> _REQUIREMENT_: Every line from the one with "(362, 448) = (758, 355): none" through the end of the entries below should be written out exactly; the pictures should not.

> _DATA PROVIDED_:
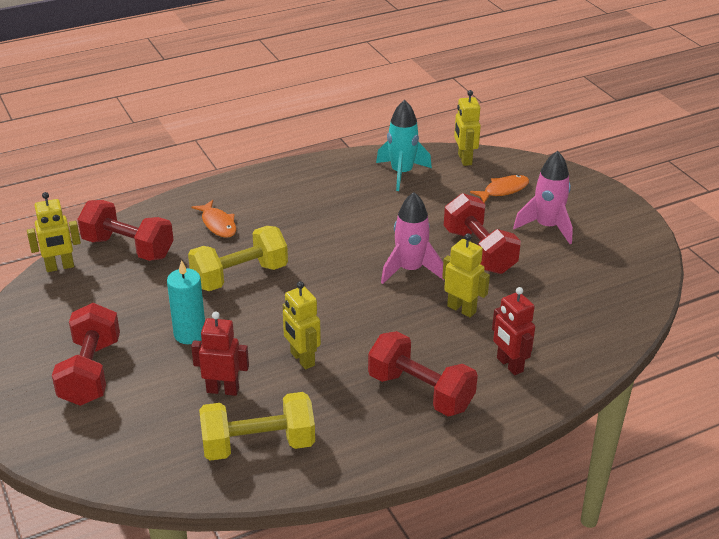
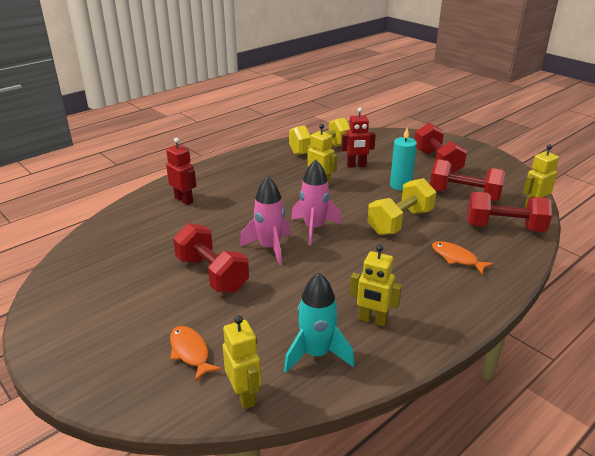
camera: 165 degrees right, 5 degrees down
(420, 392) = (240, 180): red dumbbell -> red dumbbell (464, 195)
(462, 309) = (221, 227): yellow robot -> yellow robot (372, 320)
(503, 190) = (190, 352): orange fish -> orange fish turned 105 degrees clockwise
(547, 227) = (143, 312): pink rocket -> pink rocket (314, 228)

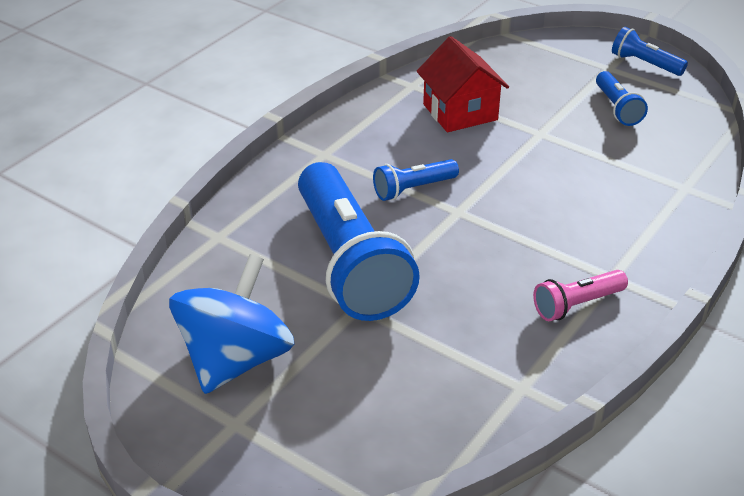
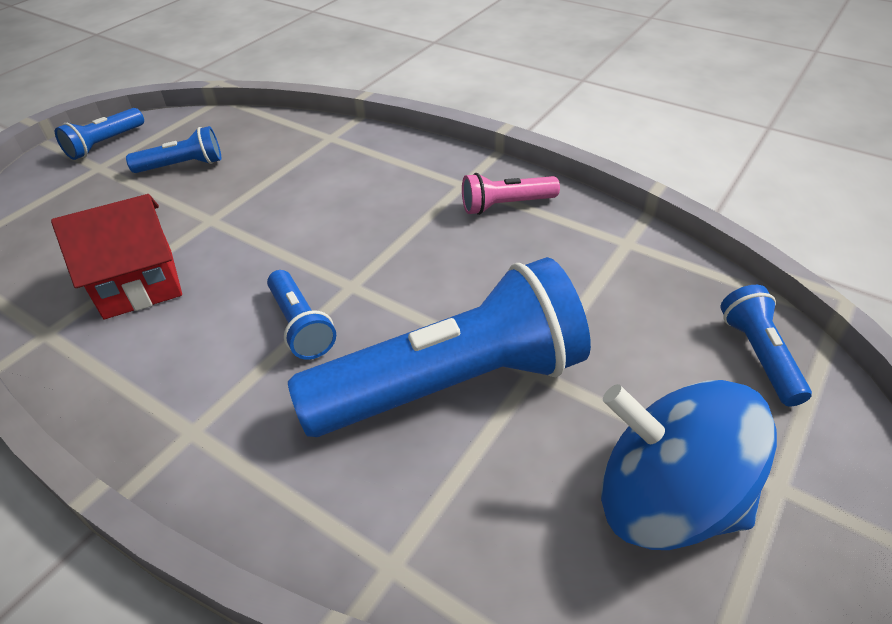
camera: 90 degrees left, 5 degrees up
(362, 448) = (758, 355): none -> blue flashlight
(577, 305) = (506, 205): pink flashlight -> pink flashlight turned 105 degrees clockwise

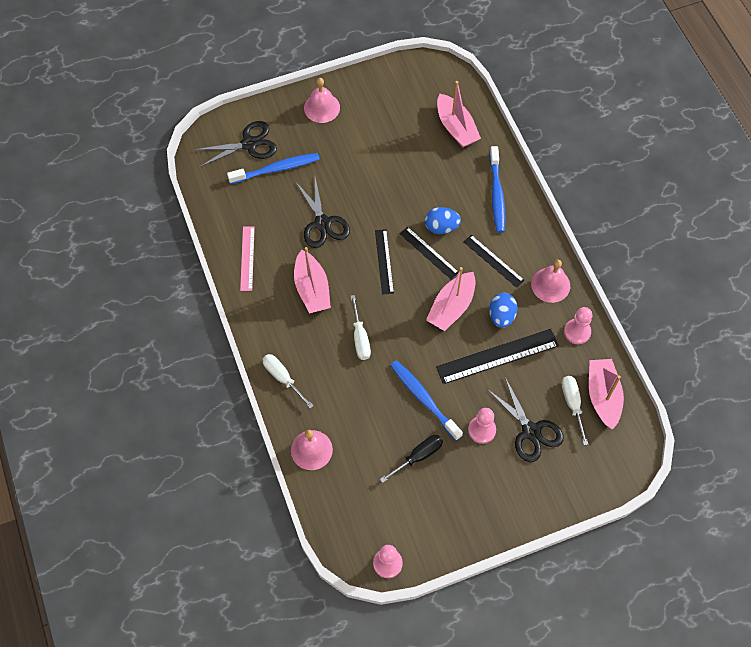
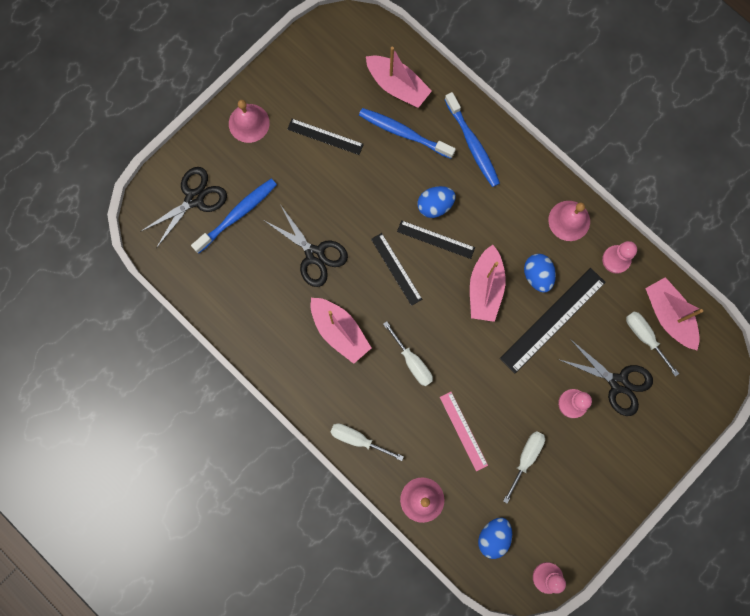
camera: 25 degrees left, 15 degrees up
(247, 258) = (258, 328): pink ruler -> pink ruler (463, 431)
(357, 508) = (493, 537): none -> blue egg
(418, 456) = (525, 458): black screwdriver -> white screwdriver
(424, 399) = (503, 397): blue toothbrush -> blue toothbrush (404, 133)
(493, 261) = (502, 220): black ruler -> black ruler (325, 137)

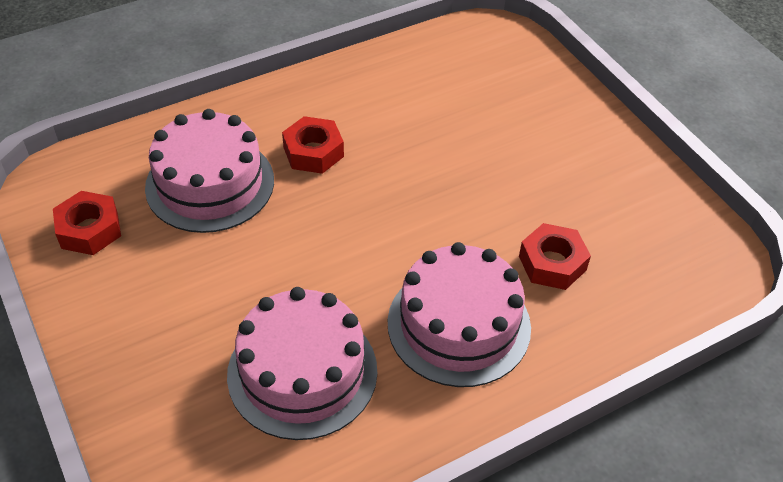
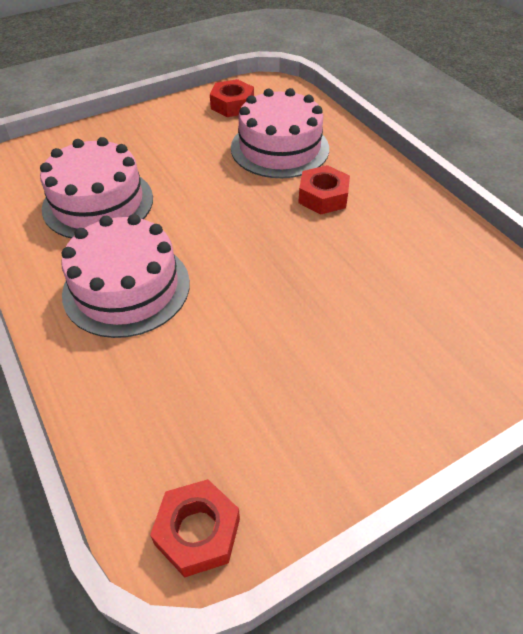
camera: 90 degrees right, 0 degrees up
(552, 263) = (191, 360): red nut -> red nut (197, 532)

> _EXERCISE ANSWER_:
(362, 448) = (758, 355): none -> blue flashlight
(577, 305) = (506, 205): pink flashlight -> pink flashlight turned 105 degrees clockwise

camera: 25 degrees left, 15 degrees up
(247, 258) = (258, 328): pink ruler -> pink ruler (463, 431)
(357, 508) = (493, 537): none -> blue egg
(418, 456) = (525, 458): black screwdriver -> white screwdriver
(424, 399) = (503, 397): blue toothbrush -> blue toothbrush (404, 133)
(493, 261) = (502, 220): black ruler -> black ruler (325, 137)

camera: 90 degrees right, 0 degrees up
(552, 263) = (191, 360): red nut -> red nut (197, 532)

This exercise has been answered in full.